[How to complete this task]: Which lines in the records below contain the word "purple"? Copy each one out.

[Task material]:
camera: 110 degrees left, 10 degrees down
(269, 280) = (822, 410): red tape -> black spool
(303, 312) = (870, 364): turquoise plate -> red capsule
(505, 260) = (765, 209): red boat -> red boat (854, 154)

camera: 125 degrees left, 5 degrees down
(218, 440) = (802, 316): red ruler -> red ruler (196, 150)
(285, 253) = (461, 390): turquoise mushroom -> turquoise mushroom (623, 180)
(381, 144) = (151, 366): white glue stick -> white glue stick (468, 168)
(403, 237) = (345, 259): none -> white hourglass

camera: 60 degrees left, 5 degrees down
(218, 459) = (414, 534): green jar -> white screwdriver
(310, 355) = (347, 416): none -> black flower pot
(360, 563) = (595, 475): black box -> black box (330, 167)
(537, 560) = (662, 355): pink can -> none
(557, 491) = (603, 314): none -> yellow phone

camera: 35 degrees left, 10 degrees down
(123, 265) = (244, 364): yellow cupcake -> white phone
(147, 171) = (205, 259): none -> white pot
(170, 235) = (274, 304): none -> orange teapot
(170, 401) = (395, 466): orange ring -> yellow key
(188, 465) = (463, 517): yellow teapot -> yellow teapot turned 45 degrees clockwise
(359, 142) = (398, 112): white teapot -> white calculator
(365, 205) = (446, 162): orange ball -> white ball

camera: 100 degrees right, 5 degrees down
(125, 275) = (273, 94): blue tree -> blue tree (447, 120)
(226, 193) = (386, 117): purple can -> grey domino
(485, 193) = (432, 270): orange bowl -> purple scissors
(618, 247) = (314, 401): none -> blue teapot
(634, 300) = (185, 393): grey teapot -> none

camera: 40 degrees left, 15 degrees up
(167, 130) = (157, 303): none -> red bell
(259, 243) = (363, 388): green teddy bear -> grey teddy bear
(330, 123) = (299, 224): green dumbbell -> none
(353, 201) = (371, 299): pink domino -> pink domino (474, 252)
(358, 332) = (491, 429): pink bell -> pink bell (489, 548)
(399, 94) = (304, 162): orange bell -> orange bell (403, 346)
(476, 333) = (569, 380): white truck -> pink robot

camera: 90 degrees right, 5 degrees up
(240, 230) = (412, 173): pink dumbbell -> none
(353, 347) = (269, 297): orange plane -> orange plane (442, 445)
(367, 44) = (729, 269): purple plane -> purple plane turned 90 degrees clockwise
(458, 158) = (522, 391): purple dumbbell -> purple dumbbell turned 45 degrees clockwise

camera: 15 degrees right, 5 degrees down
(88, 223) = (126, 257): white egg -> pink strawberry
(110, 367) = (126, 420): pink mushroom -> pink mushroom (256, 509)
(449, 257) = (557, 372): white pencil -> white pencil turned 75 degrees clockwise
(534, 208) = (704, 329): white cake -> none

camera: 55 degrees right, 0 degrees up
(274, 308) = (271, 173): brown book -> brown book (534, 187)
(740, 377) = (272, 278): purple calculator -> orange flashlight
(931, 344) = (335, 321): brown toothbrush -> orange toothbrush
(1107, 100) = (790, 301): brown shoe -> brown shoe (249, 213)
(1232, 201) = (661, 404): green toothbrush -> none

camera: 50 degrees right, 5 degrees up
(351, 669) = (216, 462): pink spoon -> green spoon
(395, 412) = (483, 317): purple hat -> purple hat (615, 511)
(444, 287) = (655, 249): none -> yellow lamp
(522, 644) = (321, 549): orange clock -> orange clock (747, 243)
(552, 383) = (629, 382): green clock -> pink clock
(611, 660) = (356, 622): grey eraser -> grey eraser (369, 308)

[Result of the exercise]:
(226, 193) = (386, 117): purple can -> grey domino
(485, 193) = (432, 270): orange bowl -> purple scissors
(367, 44) = (729, 269): purple plane -> purple plane turned 90 degrees clockwise
(458, 158) = (522, 391): purple dumbbell -> purple dumbbell turned 45 degrees clockwise
(740, 377) = (272, 278): purple calculator -> orange flashlight
(395, 412) = (483, 317): purple hat -> purple hat (615, 511)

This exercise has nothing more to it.